(Supplied records begins)
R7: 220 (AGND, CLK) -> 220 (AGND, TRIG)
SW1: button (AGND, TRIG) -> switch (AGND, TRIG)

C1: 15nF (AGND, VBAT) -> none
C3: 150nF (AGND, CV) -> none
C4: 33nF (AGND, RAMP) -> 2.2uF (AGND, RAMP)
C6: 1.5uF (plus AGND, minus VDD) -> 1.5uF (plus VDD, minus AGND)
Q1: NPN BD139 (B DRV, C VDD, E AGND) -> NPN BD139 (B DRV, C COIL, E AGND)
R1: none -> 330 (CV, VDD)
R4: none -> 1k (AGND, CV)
(Supplied records ends)
(Supplied records begins)
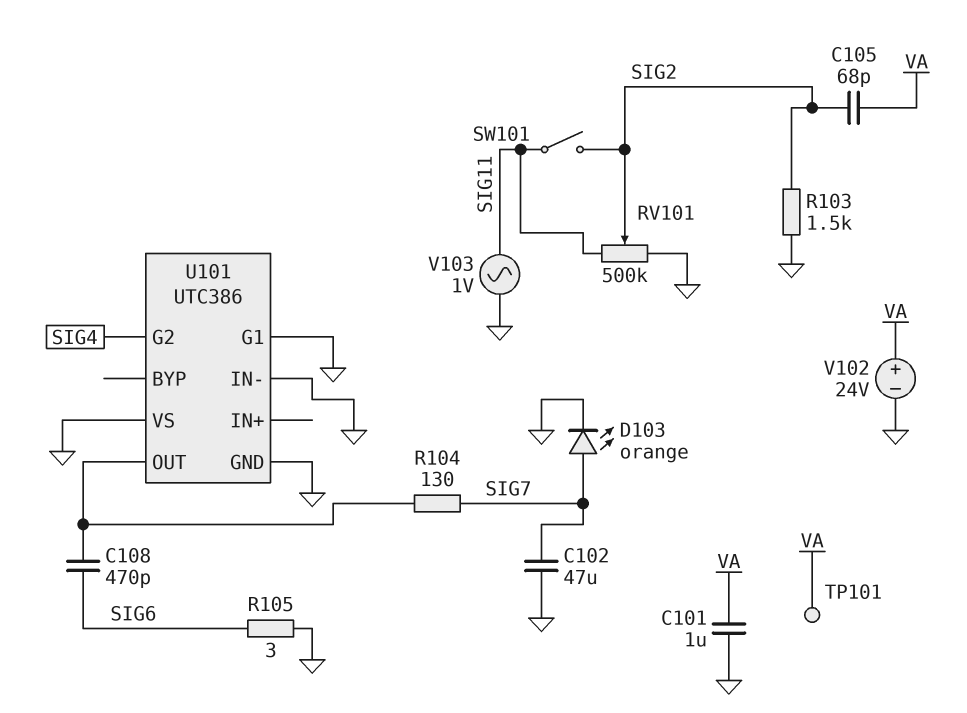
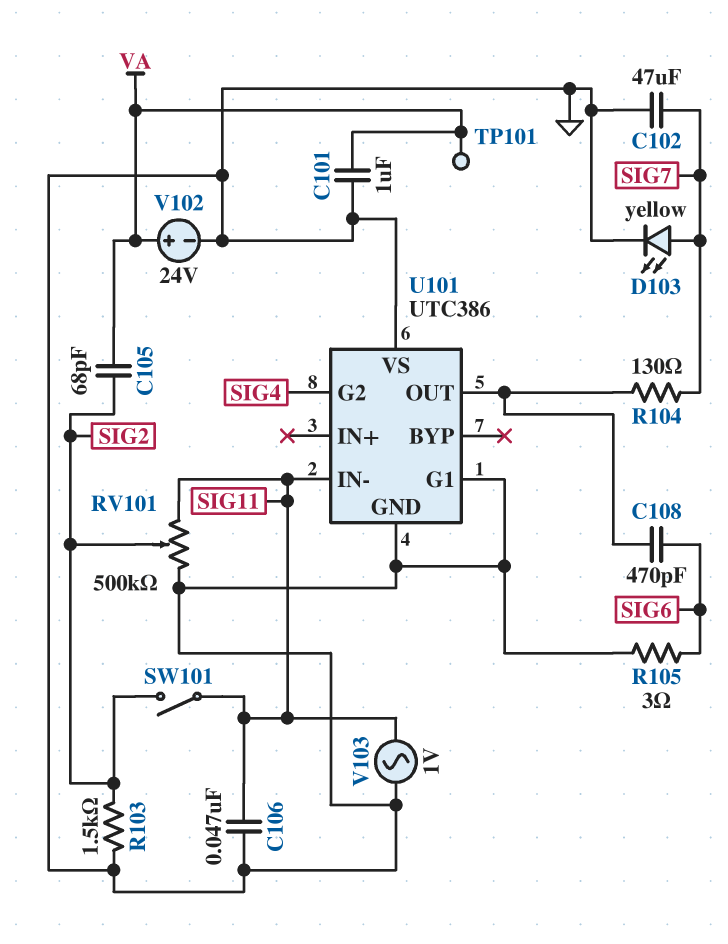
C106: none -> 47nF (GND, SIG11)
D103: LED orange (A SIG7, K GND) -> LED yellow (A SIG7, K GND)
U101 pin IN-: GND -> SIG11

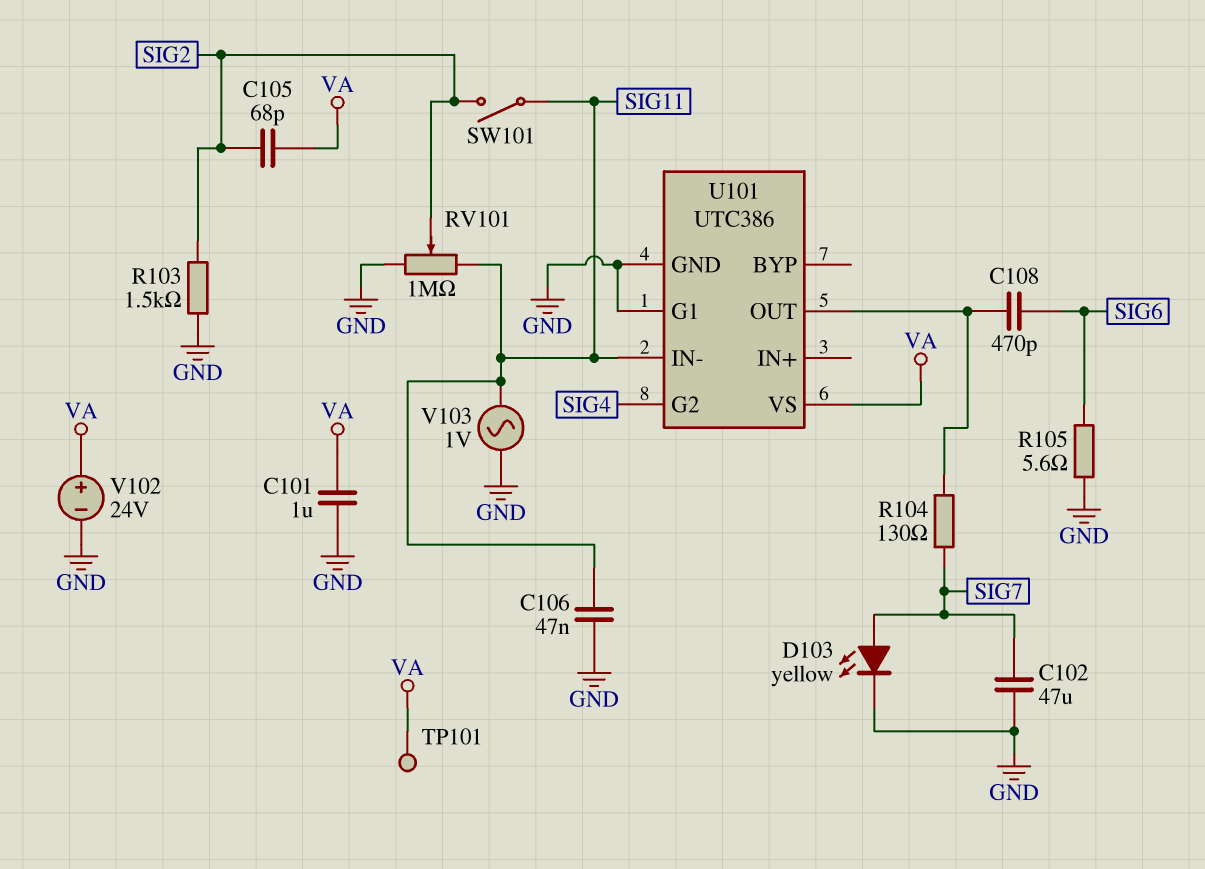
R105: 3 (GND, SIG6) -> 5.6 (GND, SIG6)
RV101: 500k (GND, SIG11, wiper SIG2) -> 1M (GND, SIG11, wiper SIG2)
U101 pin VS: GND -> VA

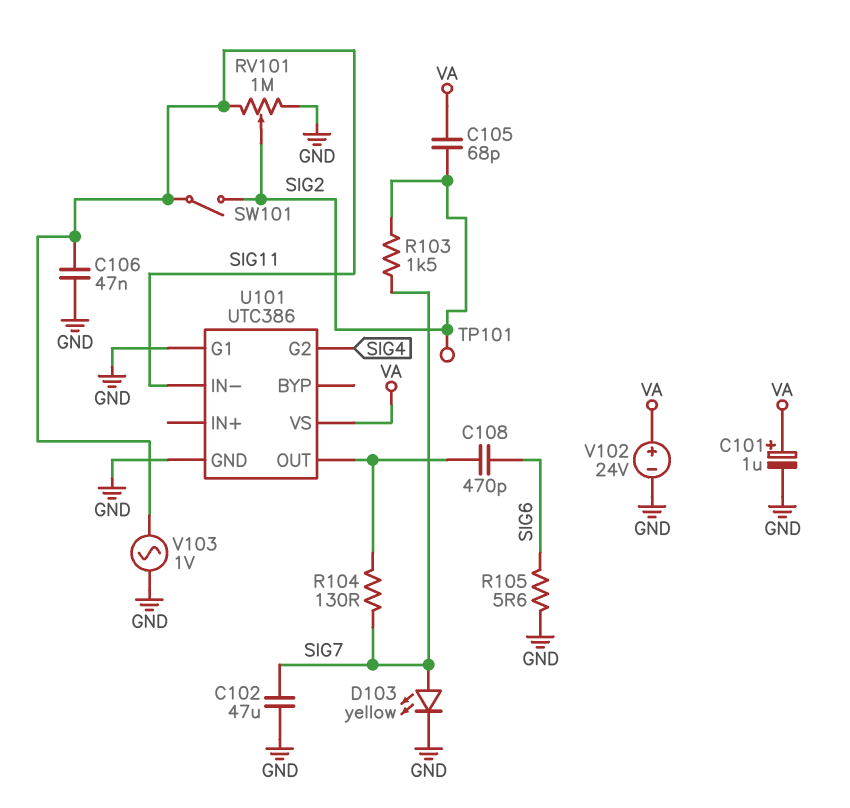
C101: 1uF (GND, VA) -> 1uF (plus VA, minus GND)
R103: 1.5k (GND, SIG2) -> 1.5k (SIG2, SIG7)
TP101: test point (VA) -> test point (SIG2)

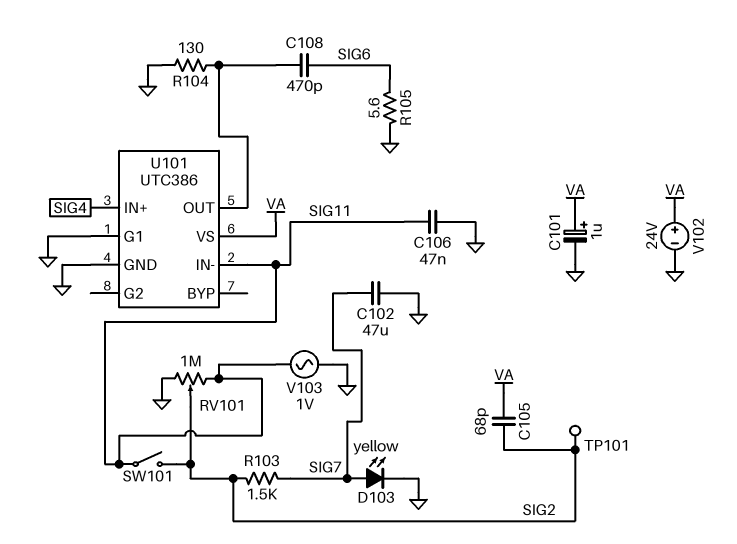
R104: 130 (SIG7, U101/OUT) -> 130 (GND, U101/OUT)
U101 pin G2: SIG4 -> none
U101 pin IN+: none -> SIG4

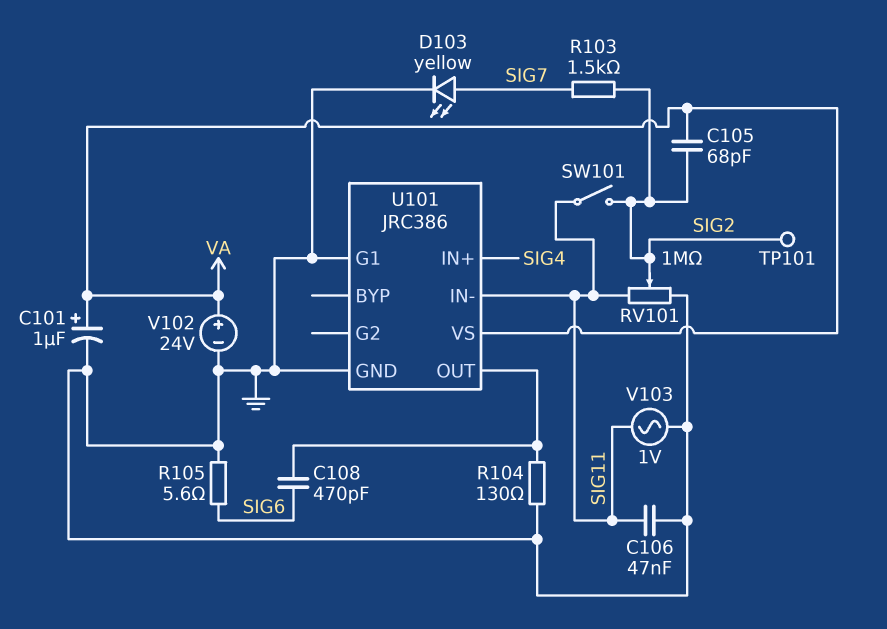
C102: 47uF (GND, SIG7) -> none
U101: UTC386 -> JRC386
(Supplied records ends)
## What you need to do
Please output the lines of the listing above that fall in the stretch from the one with "R7: 220 (AGND, CLK) -> 220 (AGND, TRIG)" through the one with "R4: none -> 1k (AGND, CV)", exactly and only those.

## Result
R7: 220 (AGND, CLK) -> 220 (AGND, TRIG)
SW1: button (AGND, TRIG) -> switch (AGND, TRIG)

C1: 15nF (AGND, VBAT) -> none
C3: 150nF (AGND, CV) -> none
C4: 33nF (AGND, RAMP) -> 2.2uF (AGND, RAMP)
C6: 1.5uF (plus AGND, minus VDD) -> 1.5uF (plus VDD, minus AGND)
Q1: NPN BD139 (B DRV, C VDD, E AGND) -> NPN BD139 (B DRV, C COIL, E AGND)
R1: none -> 330 (CV, VDD)
R4: none -> 1k (AGND, CV)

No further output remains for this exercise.